Problem to solve
Where the material below has a line containing "(248, 259) = (394, 224): green", start repeating exactly, and keep going through the line containing "(511, 213) = (866, 171): red egg -> none", with no other lines.

>>>>

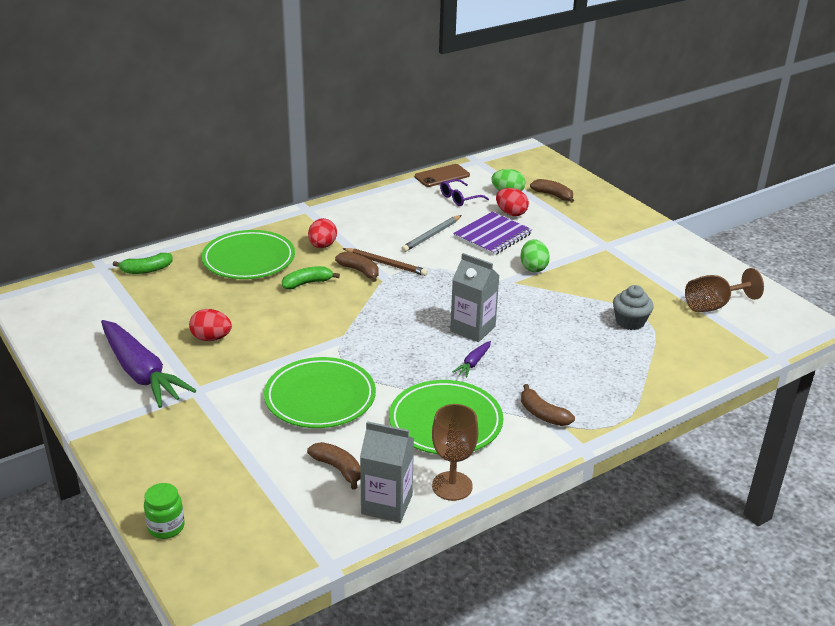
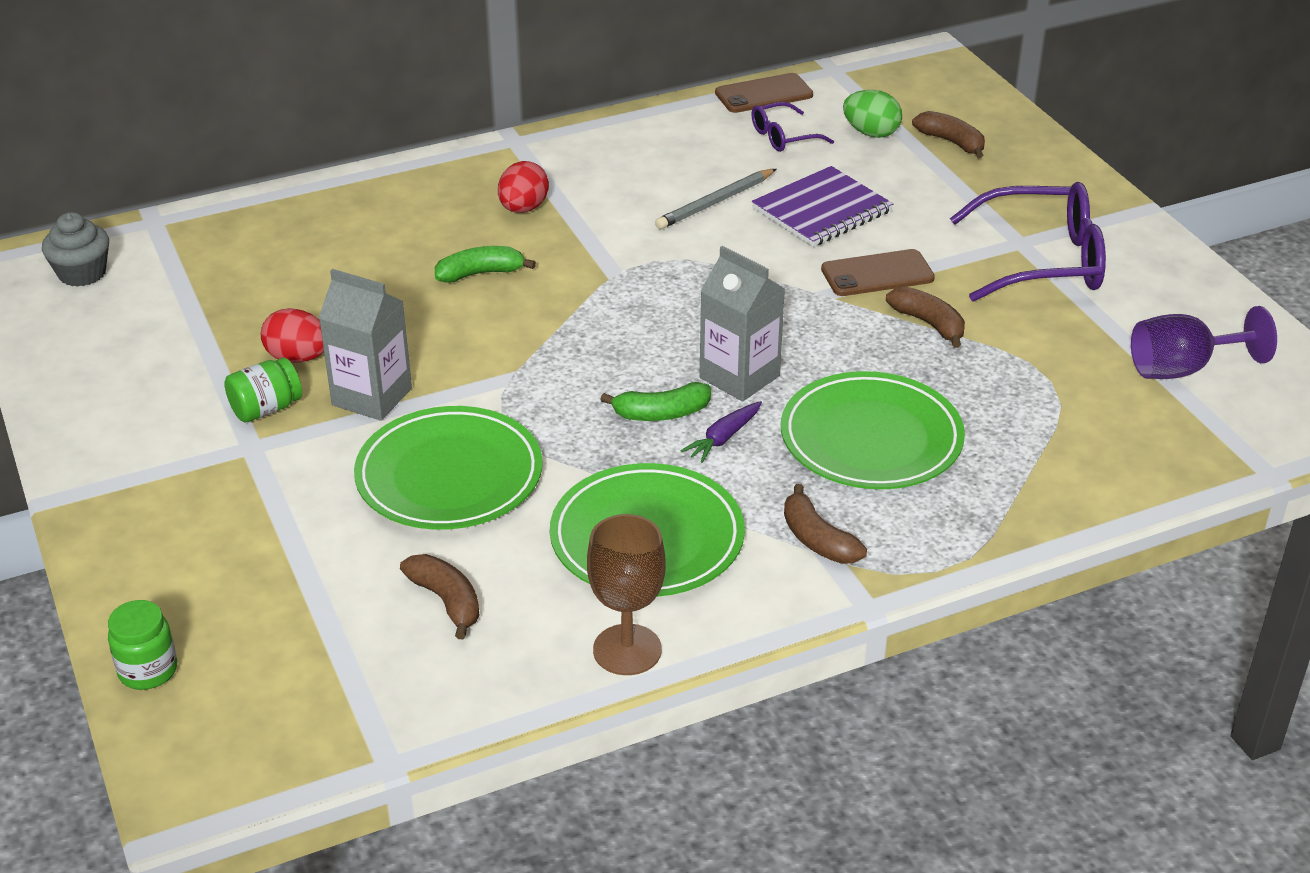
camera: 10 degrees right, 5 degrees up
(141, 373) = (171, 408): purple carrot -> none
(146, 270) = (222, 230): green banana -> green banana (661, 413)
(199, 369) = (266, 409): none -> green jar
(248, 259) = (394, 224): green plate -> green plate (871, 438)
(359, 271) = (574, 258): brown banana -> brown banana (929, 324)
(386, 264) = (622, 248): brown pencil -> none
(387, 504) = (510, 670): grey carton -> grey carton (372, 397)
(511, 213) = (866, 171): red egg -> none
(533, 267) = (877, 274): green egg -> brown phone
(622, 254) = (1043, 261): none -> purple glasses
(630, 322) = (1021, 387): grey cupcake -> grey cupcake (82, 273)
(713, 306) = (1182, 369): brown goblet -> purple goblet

<<<<

Response to the exercise
(248, 259) = (394, 224): green plate -> green plate (871, 438)
(359, 271) = (574, 258): brown banana -> brown banana (929, 324)
(386, 264) = (622, 248): brown pencil -> none
(387, 504) = (510, 670): grey carton -> grey carton (372, 397)
(511, 213) = (866, 171): red egg -> none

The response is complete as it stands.